## [Source data]
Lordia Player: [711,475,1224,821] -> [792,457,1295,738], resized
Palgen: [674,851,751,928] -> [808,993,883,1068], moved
...
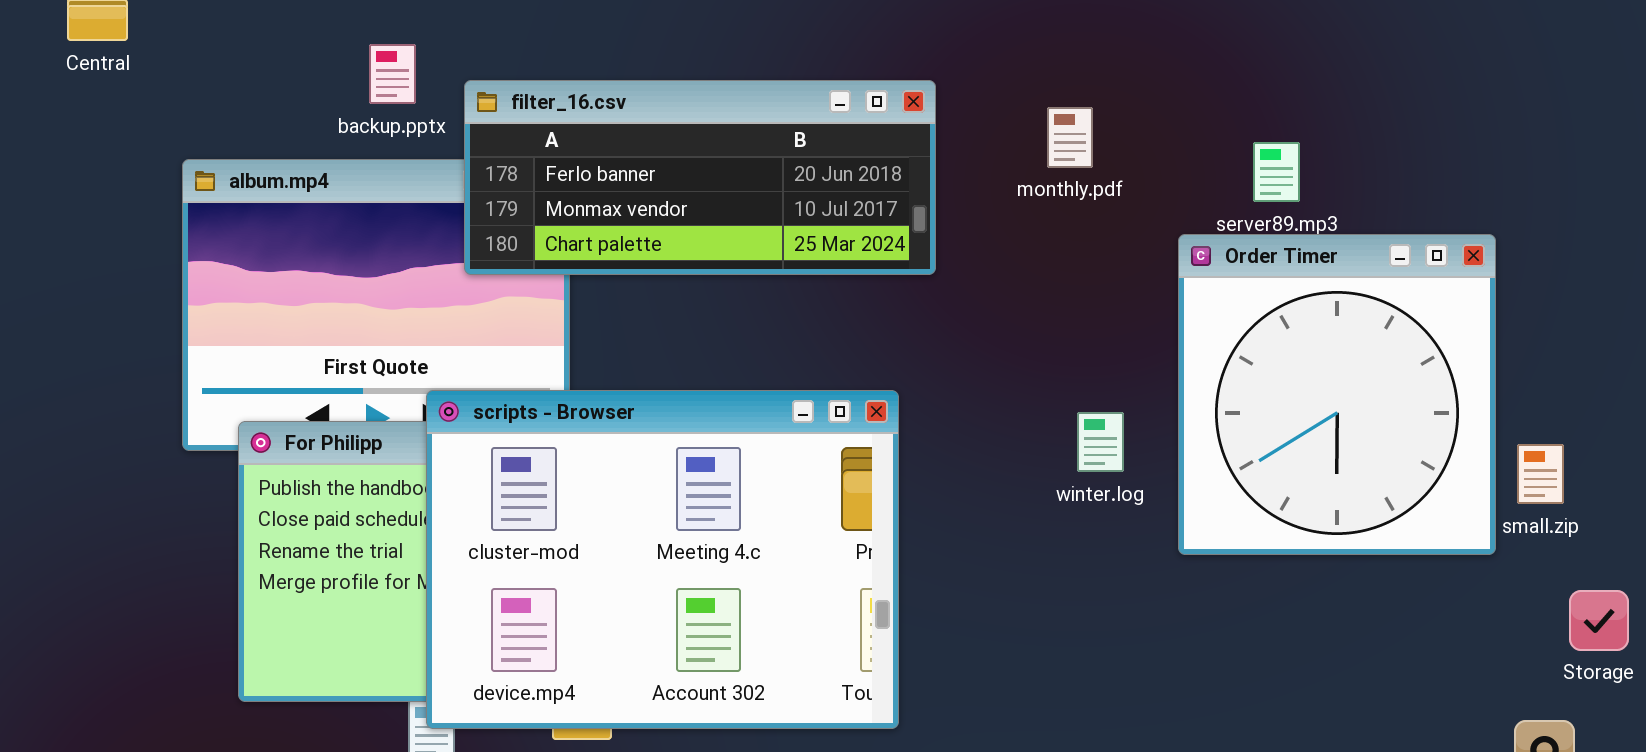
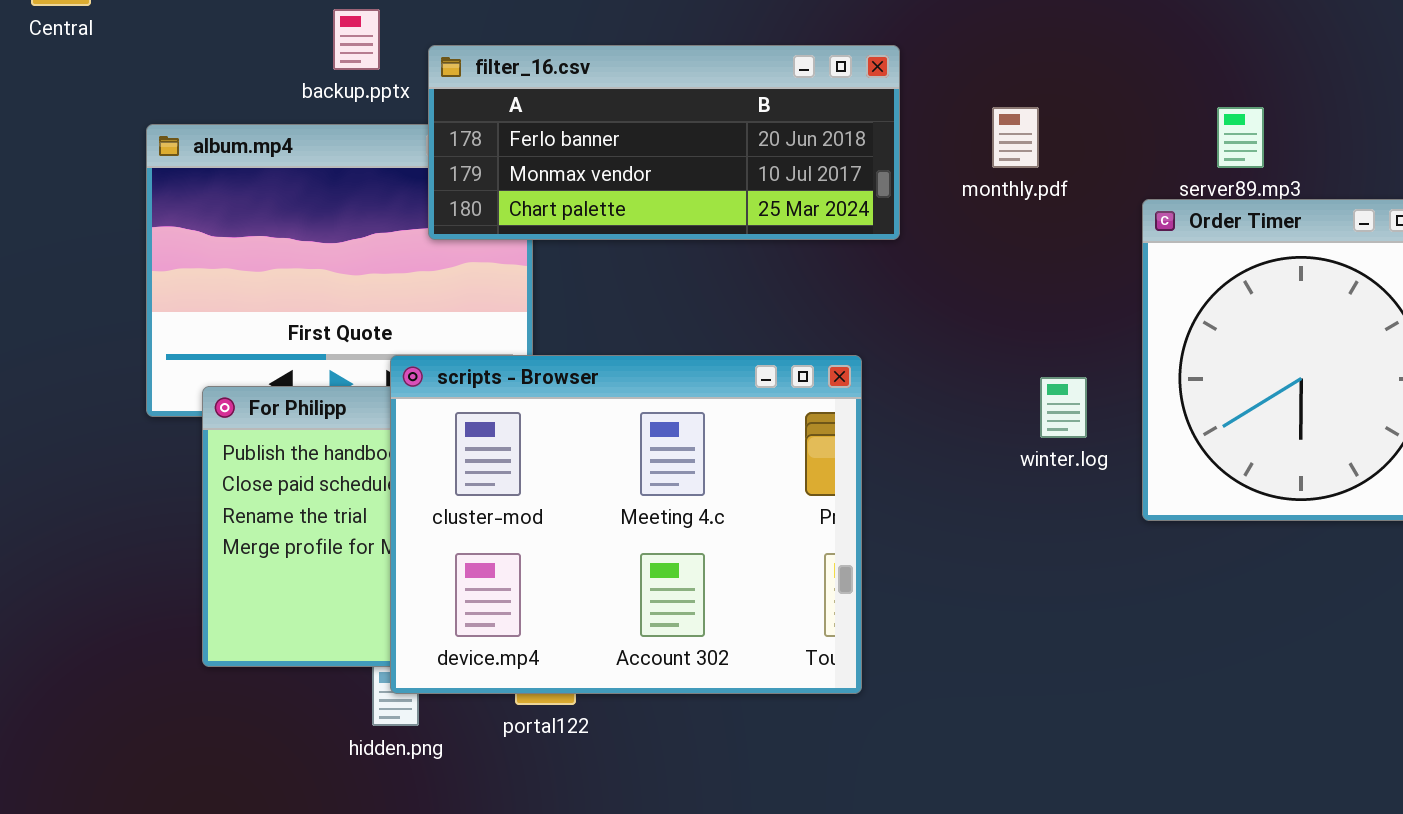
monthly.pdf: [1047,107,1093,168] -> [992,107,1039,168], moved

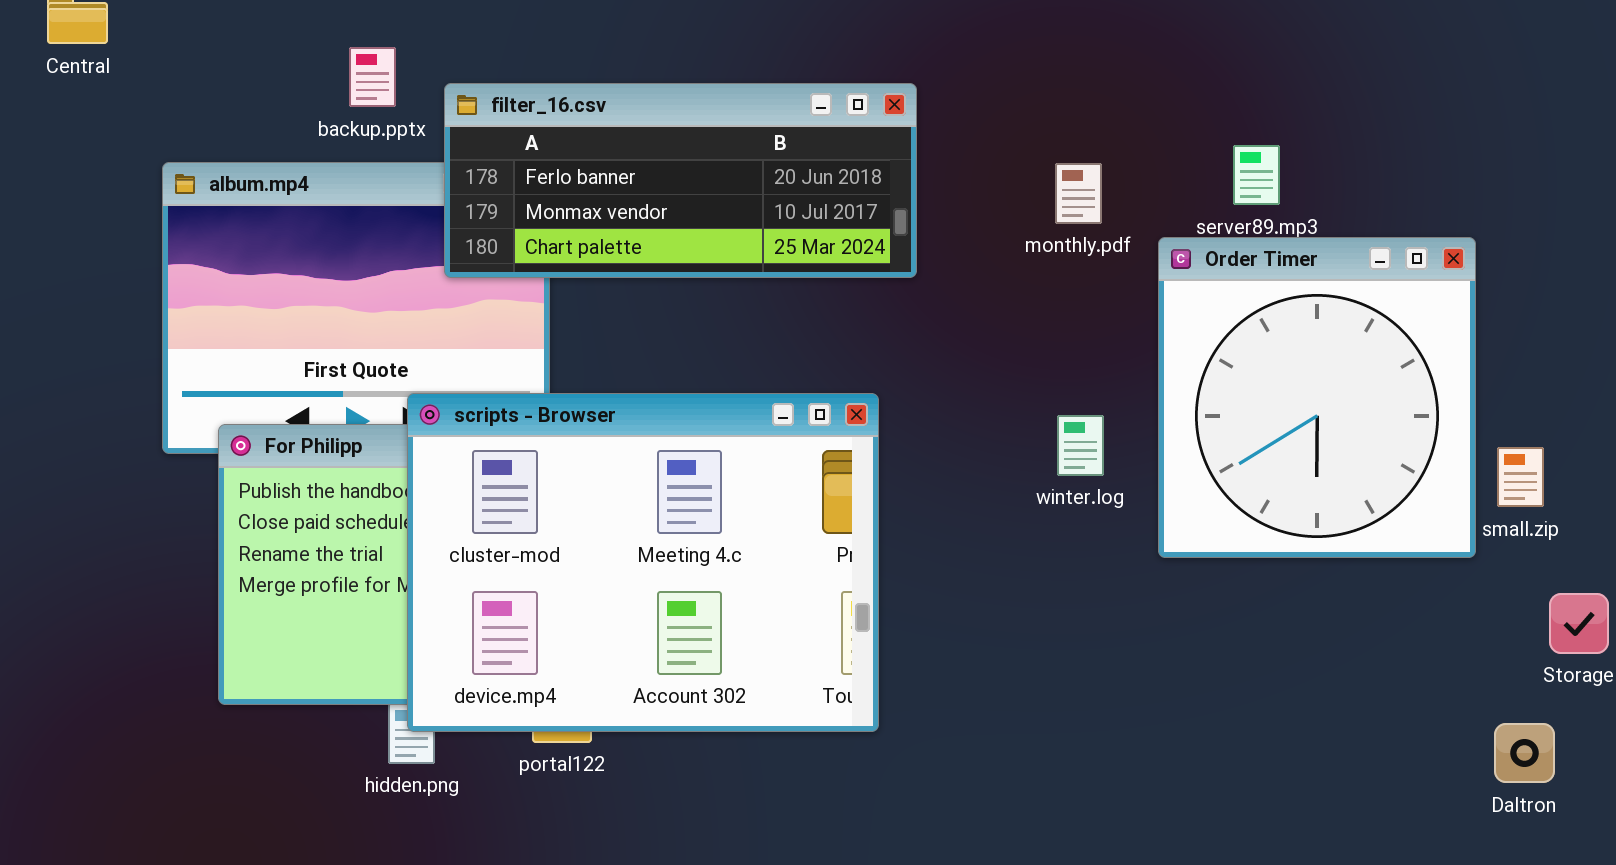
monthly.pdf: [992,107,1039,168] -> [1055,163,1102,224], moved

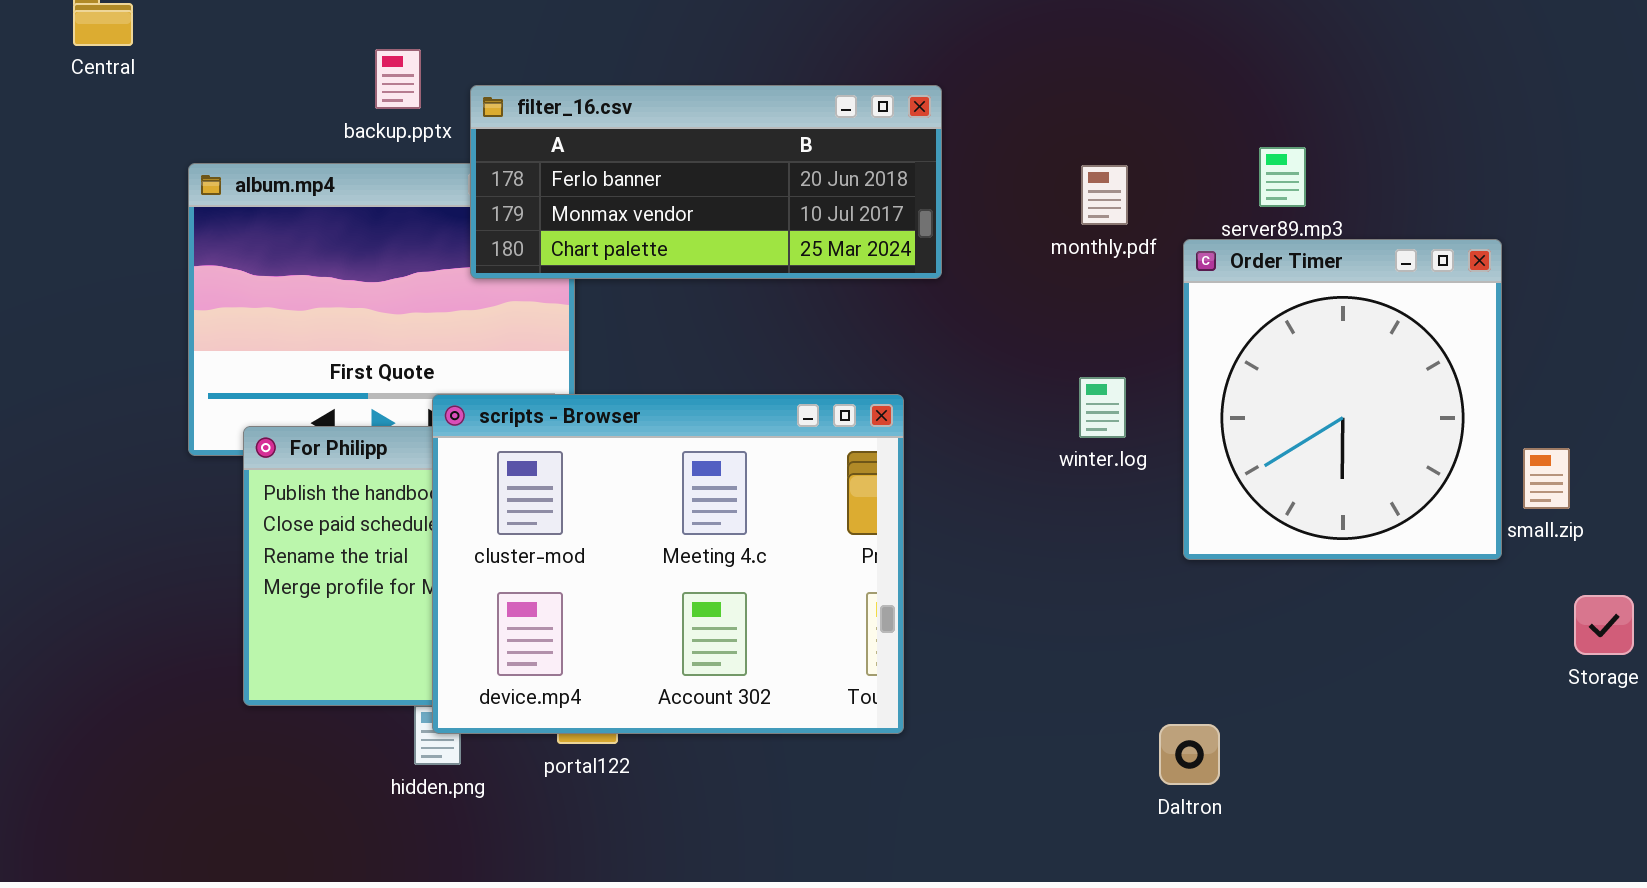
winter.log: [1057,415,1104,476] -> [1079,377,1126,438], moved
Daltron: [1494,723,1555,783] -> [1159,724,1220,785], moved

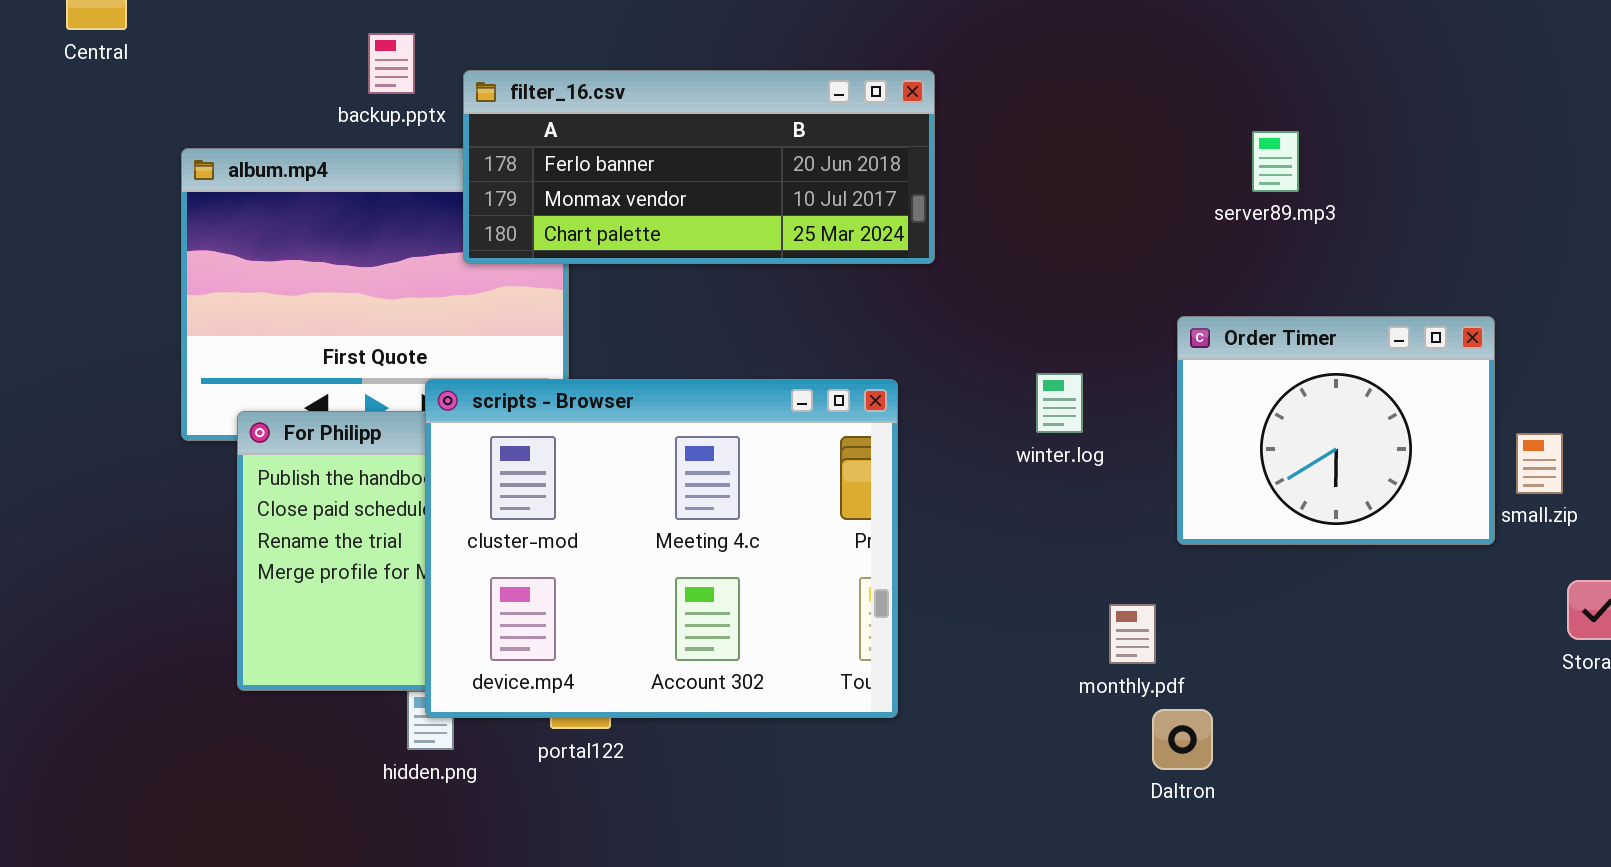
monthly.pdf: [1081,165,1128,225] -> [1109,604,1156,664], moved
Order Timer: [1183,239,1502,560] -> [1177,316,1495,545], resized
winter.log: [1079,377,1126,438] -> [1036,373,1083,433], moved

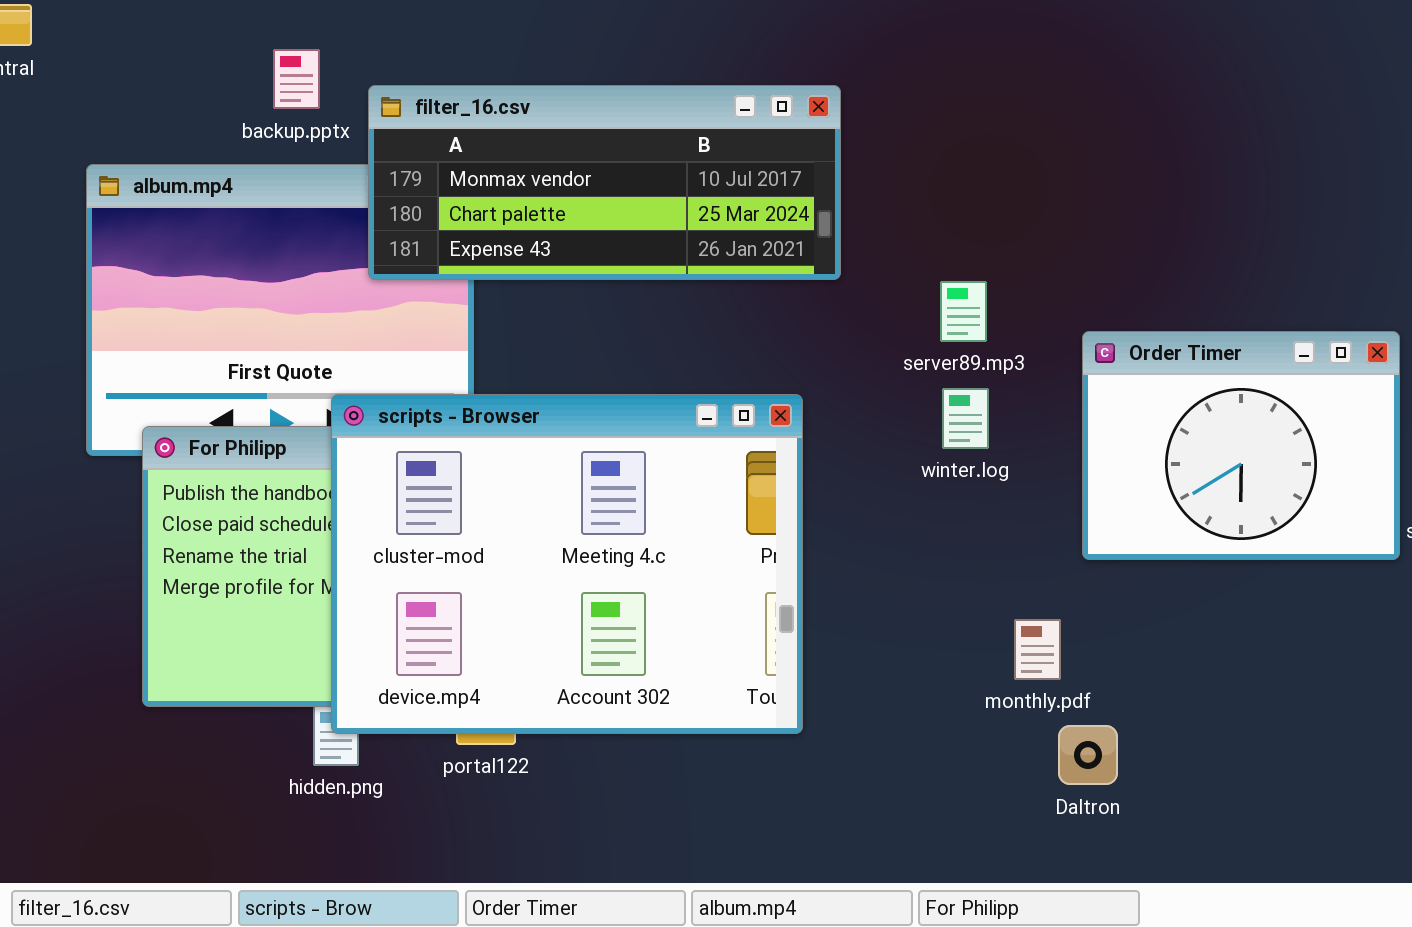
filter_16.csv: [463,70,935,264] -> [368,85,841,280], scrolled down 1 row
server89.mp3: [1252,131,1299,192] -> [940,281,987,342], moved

## [Task brief]
Look above for the line with "Lordia Player: [711,475,1224,821]" and the line with "Palgen: [674,851,751,928] ->"; transcribe both and all lines in between, exactly, and nothing else.

## [Answer below]
Lordia Player: [711,475,1224,821] -> [792,457,1295,738], resized
Palgen: [674,851,751,928] -> [808,993,883,1068], moved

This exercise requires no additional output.